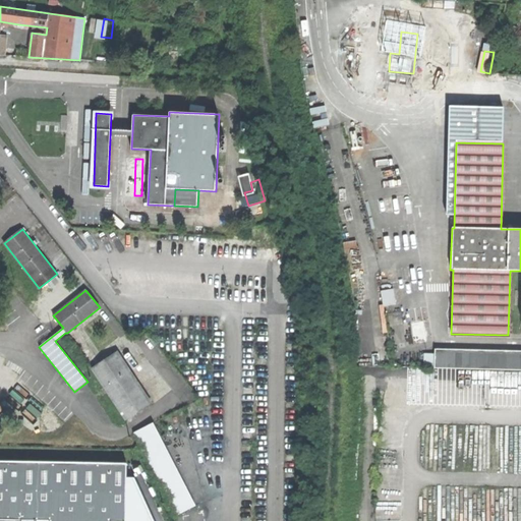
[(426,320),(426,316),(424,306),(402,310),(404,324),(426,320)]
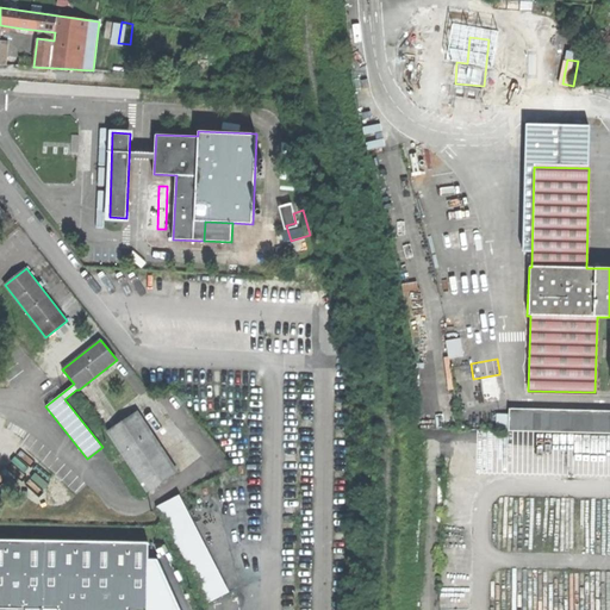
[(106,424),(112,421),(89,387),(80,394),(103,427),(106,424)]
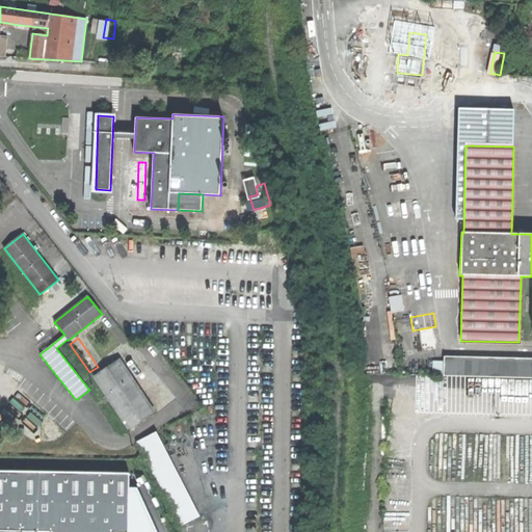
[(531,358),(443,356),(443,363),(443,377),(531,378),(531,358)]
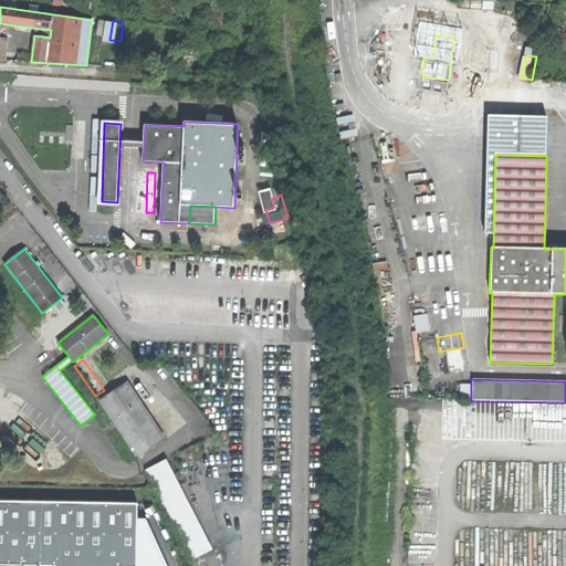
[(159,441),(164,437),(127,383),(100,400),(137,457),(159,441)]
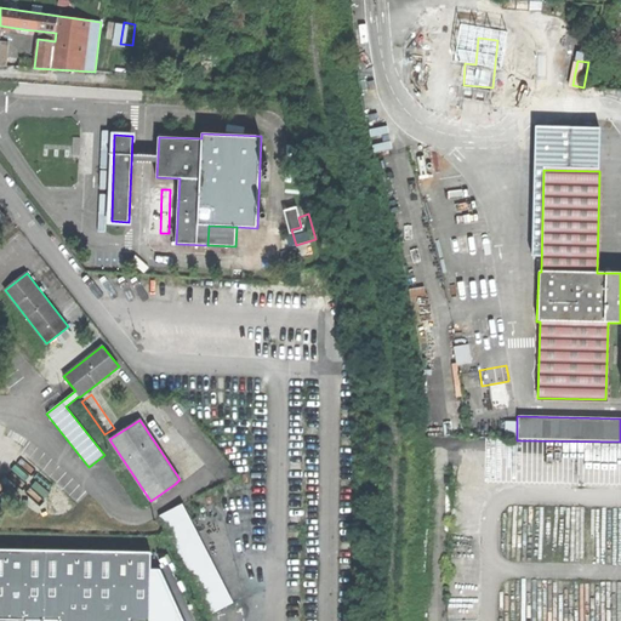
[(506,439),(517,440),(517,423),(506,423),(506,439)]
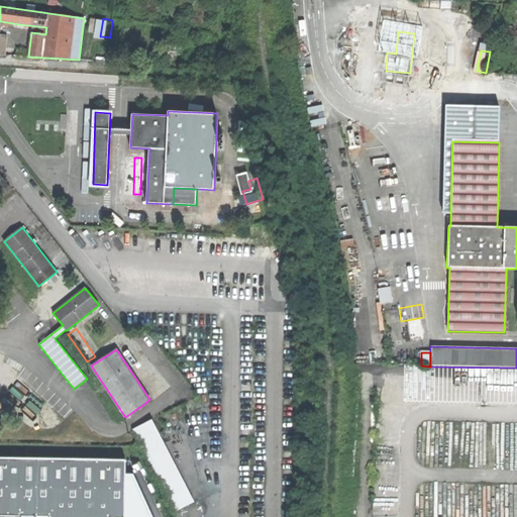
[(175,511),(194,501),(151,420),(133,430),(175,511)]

--

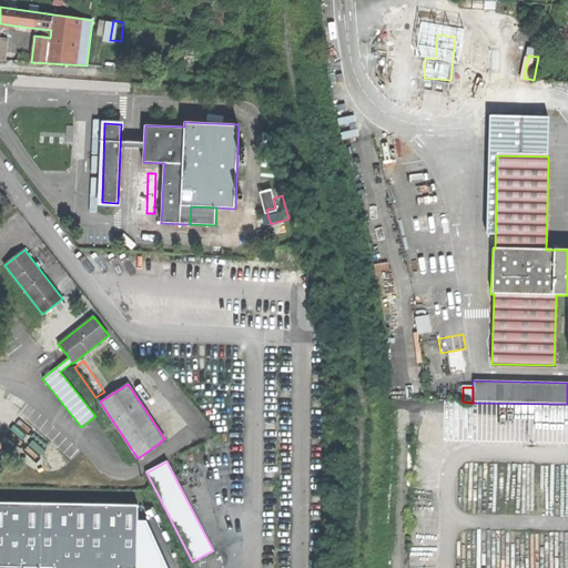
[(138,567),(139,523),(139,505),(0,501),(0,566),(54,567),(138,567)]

To-do item => What you return must match the lines above from the one with "[(106,424),(112,421),(89,387),(80,394),(103,427),(106,424)]" through the one with "[(175,511),(194,501),(151,420),(133,430),(175,511)]" exactly, with both ends included and the pictures excluded.

Solved exercise =>
[(106,424),(112,421),(89,387),(80,394),(103,427),(106,424)]
[(531,358),(443,356),(443,363),(443,377),(531,378),(531,358)]
[(159,441),(164,437),(127,383),(100,400),(137,457),(159,441)]
[(506,439),(517,440),(517,423),(506,423),(506,439)]
[(175,511),(194,501),(151,420),(133,430),(175,511)]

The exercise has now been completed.